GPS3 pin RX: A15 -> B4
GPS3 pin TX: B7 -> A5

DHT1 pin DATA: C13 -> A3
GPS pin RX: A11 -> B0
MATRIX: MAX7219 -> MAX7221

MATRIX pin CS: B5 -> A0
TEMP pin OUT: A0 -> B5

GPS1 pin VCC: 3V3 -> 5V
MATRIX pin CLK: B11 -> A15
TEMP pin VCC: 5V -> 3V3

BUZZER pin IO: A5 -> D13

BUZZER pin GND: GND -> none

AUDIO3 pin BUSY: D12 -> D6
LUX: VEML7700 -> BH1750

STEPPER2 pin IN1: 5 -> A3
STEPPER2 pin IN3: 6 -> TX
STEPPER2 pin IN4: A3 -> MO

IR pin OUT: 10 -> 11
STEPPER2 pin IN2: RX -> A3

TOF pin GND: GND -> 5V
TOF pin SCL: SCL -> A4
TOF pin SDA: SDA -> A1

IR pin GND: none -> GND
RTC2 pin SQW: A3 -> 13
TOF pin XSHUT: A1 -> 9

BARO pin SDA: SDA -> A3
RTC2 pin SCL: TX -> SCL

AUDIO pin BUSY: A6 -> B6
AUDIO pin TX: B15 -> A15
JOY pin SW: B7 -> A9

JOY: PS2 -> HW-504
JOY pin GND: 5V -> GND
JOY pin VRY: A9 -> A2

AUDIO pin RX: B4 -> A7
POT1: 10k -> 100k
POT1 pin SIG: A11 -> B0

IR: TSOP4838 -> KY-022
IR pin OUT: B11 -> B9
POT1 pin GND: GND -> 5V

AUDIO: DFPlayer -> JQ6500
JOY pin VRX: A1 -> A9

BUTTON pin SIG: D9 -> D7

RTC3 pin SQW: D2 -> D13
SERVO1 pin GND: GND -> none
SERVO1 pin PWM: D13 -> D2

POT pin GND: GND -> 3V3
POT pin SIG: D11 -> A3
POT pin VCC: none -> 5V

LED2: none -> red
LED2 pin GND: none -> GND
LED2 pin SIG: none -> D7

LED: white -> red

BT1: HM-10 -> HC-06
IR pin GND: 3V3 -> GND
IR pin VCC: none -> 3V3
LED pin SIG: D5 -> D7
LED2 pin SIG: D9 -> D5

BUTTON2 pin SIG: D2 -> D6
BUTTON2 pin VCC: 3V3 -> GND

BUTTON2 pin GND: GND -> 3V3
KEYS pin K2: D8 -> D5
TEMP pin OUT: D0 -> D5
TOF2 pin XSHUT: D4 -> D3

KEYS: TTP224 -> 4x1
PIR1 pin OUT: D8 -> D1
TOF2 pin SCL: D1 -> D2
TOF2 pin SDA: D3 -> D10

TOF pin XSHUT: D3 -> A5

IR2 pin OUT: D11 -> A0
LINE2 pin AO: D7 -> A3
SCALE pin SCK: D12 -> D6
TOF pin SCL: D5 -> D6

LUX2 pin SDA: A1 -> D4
════════
▶ PROBLEM STATEMENT
What is needed is a word-for-word copy of the material above.

▶ OUTPUT BELOW
GPS3 pin RX: A15 -> B4
GPS3 pin TX: B7 -> A5

DHT1 pin DATA: C13 -> A3
GPS pin RX: A11 -> B0
MATRIX: MAX7219 -> MAX7221

MATRIX pin CS: B5 -> A0
TEMP pin OUT: A0 -> B5

GPS1 pin VCC: 3V3 -> 5V
MATRIX pin CLK: B11 -> A15
TEMP pin VCC: 5V -> 3V3

BUZZER pin IO: A5 -> D13

BUZZER pin GND: GND -> none

AUDIO3 pin BUSY: D12 -> D6
LUX: VEML7700 -> BH1750

STEPPER2 pin IN1: 5 -> A3
STEPPER2 pin IN3: 6 -> TX
STEPPER2 pin IN4: A3 -> MO

IR pin OUT: 10 -> 11
STEPPER2 pin IN2: RX -> A3

TOF pin GND: GND -> 5V
TOF pin SCL: SCL -> A4
TOF pin SDA: SDA -> A1

IR pin GND: none -> GND
RTC2 pin SQW: A3 -> 13
TOF pin XSHUT: A1 -> 9

BARO pin SDA: SDA -> A3
RTC2 pin SCL: TX -> SCL

AUDIO pin BUSY: A6 -> B6
AUDIO pin TX: B15 -> A15
JOY pin SW: B7 -> A9

JOY: PS2 -> HW-504
JOY pin GND: 5V -> GND
JOY pin VRY: A9 -> A2

AUDIO pin RX: B4 -> A7
POT1: 10k -> 100k
POT1 pin SIG: A11 -> B0

IR: TSOP4838 -> KY-022
IR pin OUT: B11 -> B9
POT1 pin GND: GND -> 5V

AUDIO: DFPlayer -> JQ6500
JOY pin VRX: A1 -> A9

BUTTON pin SIG: D9 -> D7

RTC3 pin SQW: D2 -> D13
SERVO1 pin GND: GND -> none
SERVO1 pin PWM: D13 -> D2

POT pin GND: GND -> 3V3
POT pin SIG: D11 -> A3
POT pin VCC: none -> 5V

LED2: none -> red
LED2 pin GND: none -> GND
LED2 pin SIG: none -> D7

LED: white -> red

BT1: HM-10 -> HC-06
IR pin GND: 3V3 -> GND
IR pin VCC: none -> 3V3
LED pin SIG: D5 -> D7
LED2 pin SIG: D9 -> D5

BUTTON2 pin SIG: D2 -> D6
BUTTON2 pin VCC: 3V3 -> GND

BUTTON2 pin GND: GND -> 3V3
KEYS pin K2: D8 -> D5
TEMP pin OUT: D0 -> D5
TOF2 pin XSHUT: D4 -> D3

KEYS: TTP224 -> 4x1
PIR1 pin OUT: D8 -> D1
TOF2 pin SCL: D1 -> D2
TOF2 pin SDA: D3 -> D10

TOF pin XSHUT: D3 -> A5

IR2 pin OUT: D11 -> A0
LINE2 pin AO: D7 -> A3
SCALE pin SCK: D12 -> D6
TOF pin SCL: D5 -> D6

LUX2 pin SDA: A1 -> D4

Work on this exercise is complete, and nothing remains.